## Work item
Start with the first line of the material. Repeat each line exactly through the one that contains "yellow brick I4".

## Dataset entries
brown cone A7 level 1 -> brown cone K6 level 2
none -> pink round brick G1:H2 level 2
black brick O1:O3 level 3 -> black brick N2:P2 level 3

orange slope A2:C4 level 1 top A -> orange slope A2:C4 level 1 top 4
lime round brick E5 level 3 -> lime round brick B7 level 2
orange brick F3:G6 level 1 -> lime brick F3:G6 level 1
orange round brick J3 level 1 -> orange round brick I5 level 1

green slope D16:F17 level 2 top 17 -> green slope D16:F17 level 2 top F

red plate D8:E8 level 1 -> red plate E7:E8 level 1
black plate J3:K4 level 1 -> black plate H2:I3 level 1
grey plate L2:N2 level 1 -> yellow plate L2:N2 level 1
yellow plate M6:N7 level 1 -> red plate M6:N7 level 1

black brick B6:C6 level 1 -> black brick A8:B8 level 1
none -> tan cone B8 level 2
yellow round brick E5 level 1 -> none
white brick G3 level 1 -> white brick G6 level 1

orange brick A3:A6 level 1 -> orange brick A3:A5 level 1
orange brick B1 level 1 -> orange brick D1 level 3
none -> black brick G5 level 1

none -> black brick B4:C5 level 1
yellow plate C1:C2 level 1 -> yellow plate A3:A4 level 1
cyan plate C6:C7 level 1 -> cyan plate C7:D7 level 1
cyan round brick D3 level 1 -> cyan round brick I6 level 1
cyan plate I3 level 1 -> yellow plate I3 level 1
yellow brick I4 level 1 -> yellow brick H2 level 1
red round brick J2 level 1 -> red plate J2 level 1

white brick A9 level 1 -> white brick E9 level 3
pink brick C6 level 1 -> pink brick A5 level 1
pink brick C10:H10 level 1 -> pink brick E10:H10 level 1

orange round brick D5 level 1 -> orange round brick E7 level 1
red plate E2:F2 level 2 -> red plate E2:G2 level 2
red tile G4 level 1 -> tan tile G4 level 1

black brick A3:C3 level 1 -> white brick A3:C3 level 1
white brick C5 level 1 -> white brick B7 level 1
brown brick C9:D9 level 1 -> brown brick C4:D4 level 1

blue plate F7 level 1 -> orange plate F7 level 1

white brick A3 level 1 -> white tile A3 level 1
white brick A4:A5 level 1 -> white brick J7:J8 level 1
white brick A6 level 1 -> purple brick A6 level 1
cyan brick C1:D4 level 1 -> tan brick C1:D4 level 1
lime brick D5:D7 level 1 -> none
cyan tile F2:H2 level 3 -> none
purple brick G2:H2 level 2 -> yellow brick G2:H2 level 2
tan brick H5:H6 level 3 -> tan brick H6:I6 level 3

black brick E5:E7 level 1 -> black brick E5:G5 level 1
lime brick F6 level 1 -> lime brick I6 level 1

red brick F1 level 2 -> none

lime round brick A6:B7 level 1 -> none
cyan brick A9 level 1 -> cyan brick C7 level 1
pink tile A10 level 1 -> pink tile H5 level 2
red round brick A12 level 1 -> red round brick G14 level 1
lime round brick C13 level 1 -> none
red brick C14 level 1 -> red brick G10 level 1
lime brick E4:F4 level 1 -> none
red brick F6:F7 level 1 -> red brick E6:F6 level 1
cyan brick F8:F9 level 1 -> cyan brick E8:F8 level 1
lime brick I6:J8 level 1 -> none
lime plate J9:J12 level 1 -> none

## Task result
brown cone A7 level 1 -> brown cone K6 level 2
none -> pink round brick G1:H2 level 2
black brick O1:O3 level 3 -> black brick N2:P2 level 3

orange slope A2:C4 level 1 top A -> orange slope A2:C4 level 1 top 4
lime round brick E5 level 3 -> lime round brick B7 level 2
orange brick F3:G6 level 1 -> lime brick F3:G6 level 1
orange round brick J3 level 1 -> orange round brick I5 level 1

green slope D16:F17 level 2 top 17 -> green slope D16:F17 level 2 top F

red plate D8:E8 level 1 -> red plate E7:E8 level 1
black plate J3:K4 level 1 -> black plate H2:I3 level 1
grey plate L2:N2 level 1 -> yellow plate L2:N2 level 1
yellow plate M6:N7 level 1 -> red plate M6:N7 level 1

black brick B6:C6 level 1 -> black brick A8:B8 level 1
none -> tan cone B8 level 2
yellow round brick E5 level 1 -> none
white brick G3 level 1 -> white brick G6 level 1

orange brick A3:A6 level 1 -> orange brick A3:A5 level 1
orange brick B1 level 1 -> orange brick D1 level 3
none -> black brick G5 level 1

none -> black brick B4:C5 level 1
yellow plate C1:C2 level 1 -> yellow plate A3:A4 level 1
cyan plate C6:C7 level 1 -> cyan plate C7:D7 level 1
cyan round brick D3 level 1 -> cyan round brick I6 level 1
cyan plate I3 level 1 -> yellow plate I3 level 1
yellow brick I4 level 1 -> yellow brick H2 level 1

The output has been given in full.